→ TRY IT
Make a word-for-word copy of the entries below from their first line through the line with "brown eraser <494, 151>", and add nothing.

[Object transformation records]
::::::::

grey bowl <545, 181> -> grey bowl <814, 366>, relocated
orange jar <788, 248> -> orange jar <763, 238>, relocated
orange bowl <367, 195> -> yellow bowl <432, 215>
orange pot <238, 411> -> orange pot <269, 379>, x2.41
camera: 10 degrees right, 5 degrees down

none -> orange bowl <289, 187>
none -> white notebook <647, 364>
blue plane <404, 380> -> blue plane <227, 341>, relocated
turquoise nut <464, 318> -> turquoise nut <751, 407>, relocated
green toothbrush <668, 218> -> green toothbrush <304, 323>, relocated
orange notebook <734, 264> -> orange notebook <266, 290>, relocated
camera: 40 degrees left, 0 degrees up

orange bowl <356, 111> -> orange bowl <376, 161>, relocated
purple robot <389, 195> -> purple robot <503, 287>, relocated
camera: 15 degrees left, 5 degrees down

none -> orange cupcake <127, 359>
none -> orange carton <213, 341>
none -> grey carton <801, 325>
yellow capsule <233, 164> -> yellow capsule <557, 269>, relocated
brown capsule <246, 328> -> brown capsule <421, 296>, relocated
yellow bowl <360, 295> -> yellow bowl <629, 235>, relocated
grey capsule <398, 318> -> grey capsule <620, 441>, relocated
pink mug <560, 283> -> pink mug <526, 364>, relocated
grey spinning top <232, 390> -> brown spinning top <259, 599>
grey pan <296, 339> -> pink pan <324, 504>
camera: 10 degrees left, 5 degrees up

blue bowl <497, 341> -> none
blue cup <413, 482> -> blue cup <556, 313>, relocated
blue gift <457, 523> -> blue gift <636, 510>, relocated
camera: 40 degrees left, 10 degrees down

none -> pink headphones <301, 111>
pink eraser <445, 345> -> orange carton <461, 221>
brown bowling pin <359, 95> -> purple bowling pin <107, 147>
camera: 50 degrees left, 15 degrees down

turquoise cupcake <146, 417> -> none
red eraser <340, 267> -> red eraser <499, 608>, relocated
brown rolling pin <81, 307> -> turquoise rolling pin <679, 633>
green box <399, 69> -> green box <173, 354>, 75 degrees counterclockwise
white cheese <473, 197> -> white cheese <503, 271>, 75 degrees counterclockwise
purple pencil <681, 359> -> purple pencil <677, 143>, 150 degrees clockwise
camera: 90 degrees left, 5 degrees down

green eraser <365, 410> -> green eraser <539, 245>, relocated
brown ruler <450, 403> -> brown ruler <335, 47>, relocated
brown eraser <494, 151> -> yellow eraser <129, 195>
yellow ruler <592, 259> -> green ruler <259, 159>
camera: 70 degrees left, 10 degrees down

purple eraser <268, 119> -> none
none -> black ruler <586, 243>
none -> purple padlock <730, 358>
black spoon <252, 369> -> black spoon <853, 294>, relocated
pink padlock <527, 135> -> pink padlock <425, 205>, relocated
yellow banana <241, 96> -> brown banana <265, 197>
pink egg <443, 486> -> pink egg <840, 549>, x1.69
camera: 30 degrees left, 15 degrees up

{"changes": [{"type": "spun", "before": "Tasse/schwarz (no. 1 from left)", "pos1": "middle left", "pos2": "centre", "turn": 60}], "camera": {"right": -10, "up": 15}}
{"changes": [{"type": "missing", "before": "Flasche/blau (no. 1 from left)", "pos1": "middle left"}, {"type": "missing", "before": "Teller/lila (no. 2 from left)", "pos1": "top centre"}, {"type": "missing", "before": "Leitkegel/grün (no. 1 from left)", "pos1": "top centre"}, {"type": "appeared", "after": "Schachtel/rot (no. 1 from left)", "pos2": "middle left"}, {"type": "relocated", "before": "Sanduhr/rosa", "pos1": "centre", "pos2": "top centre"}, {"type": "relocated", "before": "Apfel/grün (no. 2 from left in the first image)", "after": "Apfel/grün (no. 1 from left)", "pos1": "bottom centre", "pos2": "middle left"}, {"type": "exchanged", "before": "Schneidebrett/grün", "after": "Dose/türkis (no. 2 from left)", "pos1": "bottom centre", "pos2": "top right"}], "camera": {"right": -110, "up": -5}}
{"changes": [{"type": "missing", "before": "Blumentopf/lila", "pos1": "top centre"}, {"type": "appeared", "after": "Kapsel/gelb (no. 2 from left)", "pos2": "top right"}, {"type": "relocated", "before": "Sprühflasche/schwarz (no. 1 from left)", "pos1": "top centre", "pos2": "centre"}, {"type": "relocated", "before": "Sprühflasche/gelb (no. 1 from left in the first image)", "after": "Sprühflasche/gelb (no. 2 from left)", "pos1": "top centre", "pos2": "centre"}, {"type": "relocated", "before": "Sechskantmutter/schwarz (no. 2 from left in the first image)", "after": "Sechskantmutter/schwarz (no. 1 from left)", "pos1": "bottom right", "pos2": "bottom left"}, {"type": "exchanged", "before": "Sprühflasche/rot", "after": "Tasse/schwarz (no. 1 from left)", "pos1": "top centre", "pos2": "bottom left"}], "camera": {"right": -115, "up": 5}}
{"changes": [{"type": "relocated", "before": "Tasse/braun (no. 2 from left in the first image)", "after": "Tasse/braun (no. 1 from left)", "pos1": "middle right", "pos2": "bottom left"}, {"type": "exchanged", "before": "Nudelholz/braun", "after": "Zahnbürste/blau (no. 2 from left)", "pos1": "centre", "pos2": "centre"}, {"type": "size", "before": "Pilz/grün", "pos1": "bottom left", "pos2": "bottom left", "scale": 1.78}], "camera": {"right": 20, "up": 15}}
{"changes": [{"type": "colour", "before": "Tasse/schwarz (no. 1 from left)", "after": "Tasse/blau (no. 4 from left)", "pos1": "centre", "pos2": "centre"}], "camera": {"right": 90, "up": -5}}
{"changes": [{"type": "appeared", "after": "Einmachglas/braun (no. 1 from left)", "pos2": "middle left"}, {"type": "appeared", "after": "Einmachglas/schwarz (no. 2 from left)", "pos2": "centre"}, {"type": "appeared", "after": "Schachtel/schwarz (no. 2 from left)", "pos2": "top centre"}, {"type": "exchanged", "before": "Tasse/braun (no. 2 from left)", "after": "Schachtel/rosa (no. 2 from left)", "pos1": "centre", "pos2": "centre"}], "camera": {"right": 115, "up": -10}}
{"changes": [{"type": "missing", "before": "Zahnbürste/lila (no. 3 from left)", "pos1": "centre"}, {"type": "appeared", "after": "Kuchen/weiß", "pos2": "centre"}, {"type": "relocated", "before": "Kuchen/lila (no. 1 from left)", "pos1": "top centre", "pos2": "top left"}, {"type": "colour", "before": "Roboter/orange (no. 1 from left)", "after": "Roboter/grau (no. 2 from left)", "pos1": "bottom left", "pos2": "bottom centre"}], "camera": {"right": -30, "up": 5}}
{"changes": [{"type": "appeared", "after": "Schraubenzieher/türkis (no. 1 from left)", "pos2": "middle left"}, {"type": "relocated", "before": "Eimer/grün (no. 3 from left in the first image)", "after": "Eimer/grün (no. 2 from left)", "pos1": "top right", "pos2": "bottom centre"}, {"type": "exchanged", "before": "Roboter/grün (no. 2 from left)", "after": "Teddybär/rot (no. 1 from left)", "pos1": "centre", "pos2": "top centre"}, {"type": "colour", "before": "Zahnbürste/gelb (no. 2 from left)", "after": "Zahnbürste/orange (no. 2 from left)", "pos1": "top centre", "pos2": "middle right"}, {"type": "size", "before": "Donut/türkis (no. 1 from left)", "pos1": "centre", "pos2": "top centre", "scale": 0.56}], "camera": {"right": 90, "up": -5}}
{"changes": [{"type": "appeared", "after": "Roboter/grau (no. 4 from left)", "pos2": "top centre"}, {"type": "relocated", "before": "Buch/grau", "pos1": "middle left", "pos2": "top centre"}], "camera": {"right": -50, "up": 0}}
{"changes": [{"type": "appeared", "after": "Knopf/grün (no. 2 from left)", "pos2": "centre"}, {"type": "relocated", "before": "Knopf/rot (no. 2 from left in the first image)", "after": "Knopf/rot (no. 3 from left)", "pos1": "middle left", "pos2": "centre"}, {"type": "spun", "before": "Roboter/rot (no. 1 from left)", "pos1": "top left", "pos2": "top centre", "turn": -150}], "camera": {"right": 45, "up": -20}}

::::::::

→ ANSWER
grey bowl <545, 181> -> grey bowl <814, 366>, relocated
orange jar <788, 248> -> orange jar <763, 238>, relocated
orange bowl <367, 195> -> yellow bowl <432, 215>
orange pot <238, 411> -> orange pot <269, 379>, x2.41
camera: 10 degrees right, 5 degrees down

none -> orange bowl <289, 187>
none -> white notebook <647, 364>
blue plane <404, 380> -> blue plane <227, 341>, relocated
turquoise nut <464, 318> -> turquoise nut <751, 407>, relocated
green toothbrush <668, 218> -> green toothbrush <304, 323>, relocated
orange notebook <734, 264> -> orange notebook <266, 290>, relocated
camera: 40 degrees left, 0 degrees up

orange bowl <356, 111> -> orange bowl <376, 161>, relocated
purple robot <389, 195> -> purple robot <503, 287>, relocated
camera: 15 degrees left, 5 degrees down

none -> orange cupcake <127, 359>
none -> orange carton <213, 341>
none -> grey carton <801, 325>
yellow capsule <233, 164> -> yellow capsule <557, 269>, relocated
brown capsule <246, 328> -> brown capsule <421, 296>, relocated
yellow bowl <360, 295> -> yellow bowl <629, 235>, relocated
grey capsule <398, 318> -> grey capsule <620, 441>, relocated
pink mug <560, 283> -> pink mug <526, 364>, relocated
grey spinning top <232, 390> -> brown spinning top <259, 599>
grey pan <296, 339> -> pink pan <324, 504>
camera: 10 degrees left, 5 degrees up

blue bowl <497, 341> -> none
blue cup <413, 482> -> blue cup <556, 313>, relocated
blue gift <457, 523> -> blue gift <636, 510>, relocated
camera: 40 degrees left, 10 degrees down

none -> pink headphones <301, 111>
pink eraser <445, 345> -> orange carton <461, 221>
brown bowling pin <359, 95> -> purple bowling pin <107, 147>
camera: 50 degrees left, 15 degrees down

turquoise cupcake <146, 417> -> none
red eraser <340, 267> -> red eraser <499, 608>, relocated
brown rolling pin <81, 307> -> turquoise rolling pin <679, 633>
green box <399, 69> -> green box <173, 354>, 75 degrees counterclockwise
white cheese <473, 197> -> white cheese <503, 271>, 75 degrees counterclockwise
purple pencil <681, 359> -> purple pencil <677, 143>, 150 degrees clockwise
camera: 90 degrees left, 5 degrees down

green eraser <365, 410> -> green eraser <539, 245>, relocated
brown ruler <450, 403> -> brown ruler <335, 47>, relocated
brown eraser <494, 151> -> yellow eraser <129, 195>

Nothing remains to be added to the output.